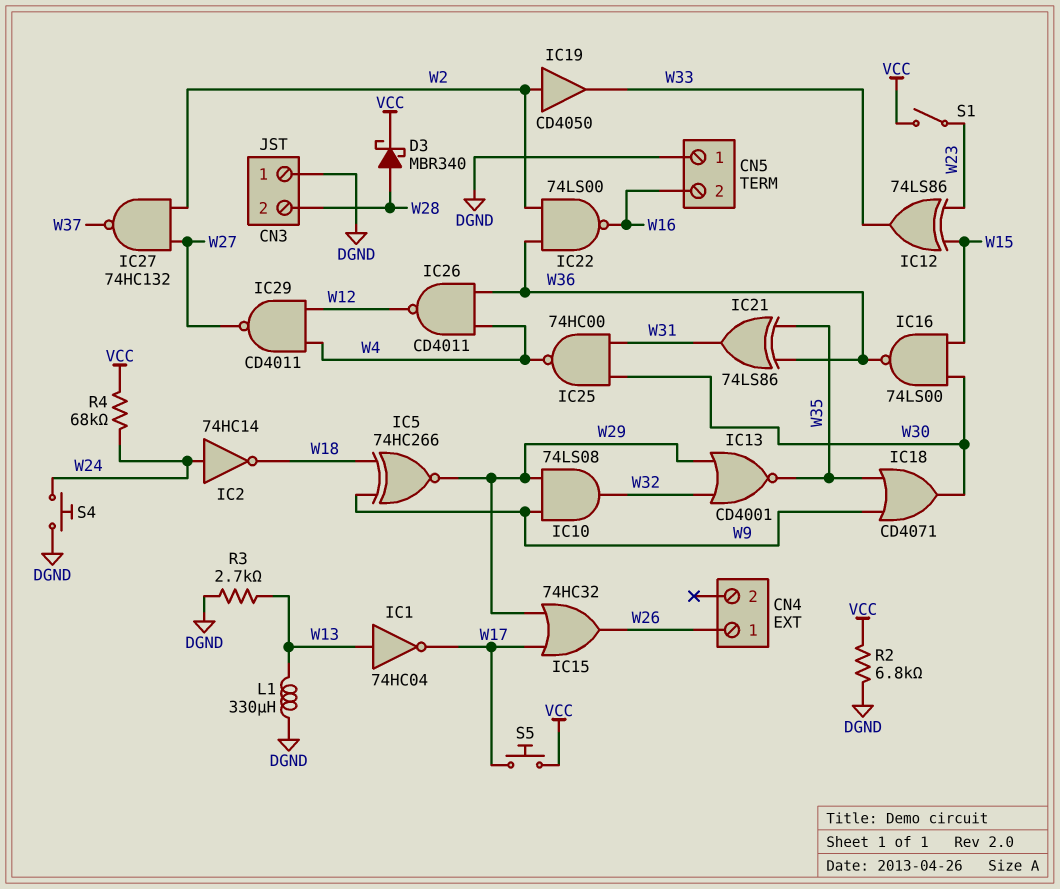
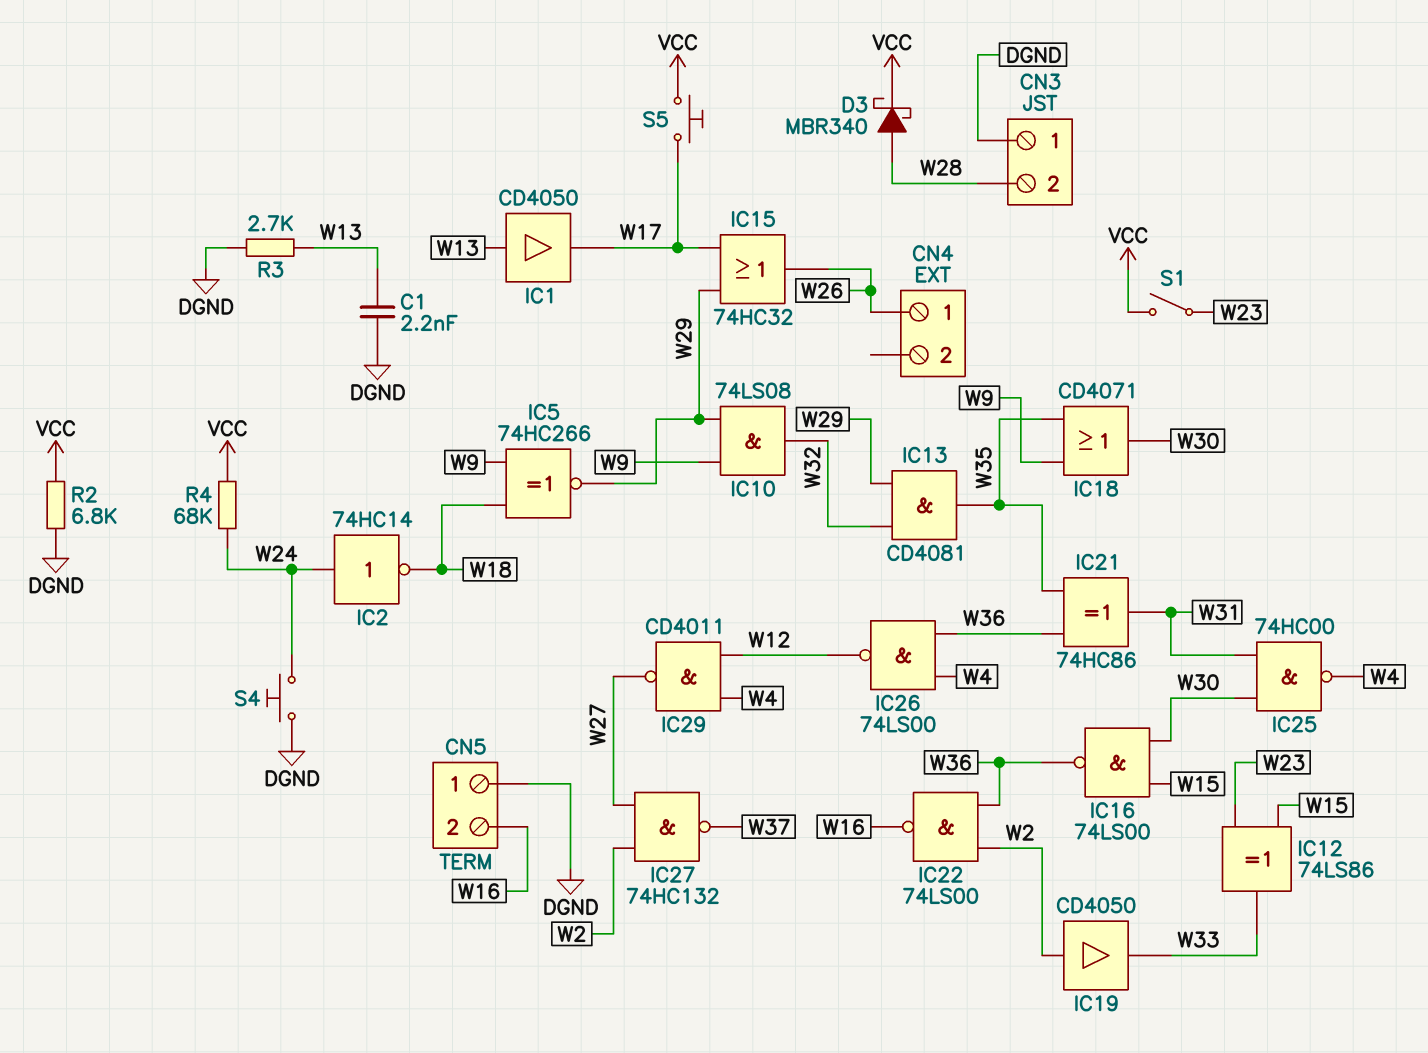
C1: none -> 2.2nF (DGND, W13)
IC1: NOT 74HC04 (in W13, out W17) -> buffer CD4050 (in W13, out W17)
IC13: NOR CD4001 (in W29, in W32, out W35) -> AND CD4081 (in W29, in W32, out W35)
IC21: XOR 74LS86 (in W35, in W36, out W31) -> XOR 74HC86 (in W35, in W36, out W31)
IC26: NAND CD4011 (in W4, in W36, out W12) -> NAND 74LS00 (in W4, in W36, out W12)
L1: 330uH (DGND, W13) -> none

# Aim of the task
Transcribe only the trailing portion of the entries above: the line that contains "IC1: NOT 74HC04" and each line after it.

# Solution
IC1: NOT 74HC04 (in W13, out W17) -> buffer CD4050 (in W13, out W17)
IC13: NOR CD4001 (in W29, in W32, out W35) -> AND CD4081 (in W29, in W32, out W35)
IC21: XOR 74LS86 (in W35, in W36, out W31) -> XOR 74HC86 (in W35, in W36, out W31)
IC26: NAND CD4011 (in W4, in W36, out W12) -> NAND 74LS00 (in W4, in W36, out W12)
L1: 330uH (DGND, W13) -> none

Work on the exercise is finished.